Could you write out the line containing "Detect all objects" and all the lines below it in the data, exactly, through the final one and nothing else?

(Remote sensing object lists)
────────────────
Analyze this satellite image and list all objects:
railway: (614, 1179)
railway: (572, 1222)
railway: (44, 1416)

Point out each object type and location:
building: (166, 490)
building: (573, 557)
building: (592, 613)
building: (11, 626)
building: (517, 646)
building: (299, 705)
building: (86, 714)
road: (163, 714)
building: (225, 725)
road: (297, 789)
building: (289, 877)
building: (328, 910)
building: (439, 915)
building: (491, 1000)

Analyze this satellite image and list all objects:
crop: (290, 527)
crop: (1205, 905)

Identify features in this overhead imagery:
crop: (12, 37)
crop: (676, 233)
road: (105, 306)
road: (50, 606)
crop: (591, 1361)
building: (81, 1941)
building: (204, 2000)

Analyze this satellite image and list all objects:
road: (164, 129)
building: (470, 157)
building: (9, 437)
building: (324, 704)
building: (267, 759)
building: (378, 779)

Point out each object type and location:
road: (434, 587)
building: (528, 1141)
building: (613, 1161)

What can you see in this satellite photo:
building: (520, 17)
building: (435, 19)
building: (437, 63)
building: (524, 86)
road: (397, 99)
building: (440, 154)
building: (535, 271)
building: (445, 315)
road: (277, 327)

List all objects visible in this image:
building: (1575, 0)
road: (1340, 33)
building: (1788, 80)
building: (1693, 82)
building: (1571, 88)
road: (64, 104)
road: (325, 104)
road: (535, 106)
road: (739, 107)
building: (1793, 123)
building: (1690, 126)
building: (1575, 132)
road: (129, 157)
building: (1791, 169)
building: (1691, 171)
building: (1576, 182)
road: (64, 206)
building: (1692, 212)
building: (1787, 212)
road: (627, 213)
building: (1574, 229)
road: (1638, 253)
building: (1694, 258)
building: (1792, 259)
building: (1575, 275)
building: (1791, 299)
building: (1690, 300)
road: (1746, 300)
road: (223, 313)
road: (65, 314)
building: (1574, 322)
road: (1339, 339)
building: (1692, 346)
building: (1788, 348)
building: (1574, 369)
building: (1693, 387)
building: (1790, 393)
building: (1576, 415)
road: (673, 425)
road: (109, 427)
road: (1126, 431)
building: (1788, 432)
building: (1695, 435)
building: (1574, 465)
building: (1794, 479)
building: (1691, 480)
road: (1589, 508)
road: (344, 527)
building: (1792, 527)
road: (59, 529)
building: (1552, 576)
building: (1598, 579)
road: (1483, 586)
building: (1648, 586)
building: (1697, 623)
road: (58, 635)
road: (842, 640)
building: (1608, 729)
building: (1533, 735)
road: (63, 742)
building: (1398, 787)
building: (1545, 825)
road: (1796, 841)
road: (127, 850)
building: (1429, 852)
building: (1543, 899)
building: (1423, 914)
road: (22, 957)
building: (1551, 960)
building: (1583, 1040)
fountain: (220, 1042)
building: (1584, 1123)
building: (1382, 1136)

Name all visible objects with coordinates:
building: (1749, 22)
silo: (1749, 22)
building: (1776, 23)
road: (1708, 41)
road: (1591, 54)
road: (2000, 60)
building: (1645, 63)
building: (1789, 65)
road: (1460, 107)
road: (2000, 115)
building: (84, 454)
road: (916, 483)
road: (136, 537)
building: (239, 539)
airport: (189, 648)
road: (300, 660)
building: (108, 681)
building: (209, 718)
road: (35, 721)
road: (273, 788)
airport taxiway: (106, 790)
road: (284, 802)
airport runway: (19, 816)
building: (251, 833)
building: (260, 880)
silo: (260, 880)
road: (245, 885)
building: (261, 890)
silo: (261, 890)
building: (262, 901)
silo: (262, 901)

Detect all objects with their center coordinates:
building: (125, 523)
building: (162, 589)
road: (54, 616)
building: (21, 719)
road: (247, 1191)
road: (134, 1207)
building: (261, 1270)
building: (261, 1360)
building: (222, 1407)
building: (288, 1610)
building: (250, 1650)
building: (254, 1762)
────────────────
— TASK RESPONSE —
Detect all objects with their center coordinates:
building: (125, 523)
building: (162, 589)
road: (54, 616)
building: (21, 719)
road: (247, 1191)
road: (134, 1207)
building: (261, 1270)
building: (261, 1360)
building: (222, 1407)
building: (288, 1610)
building: (250, 1650)
building: (254, 1762)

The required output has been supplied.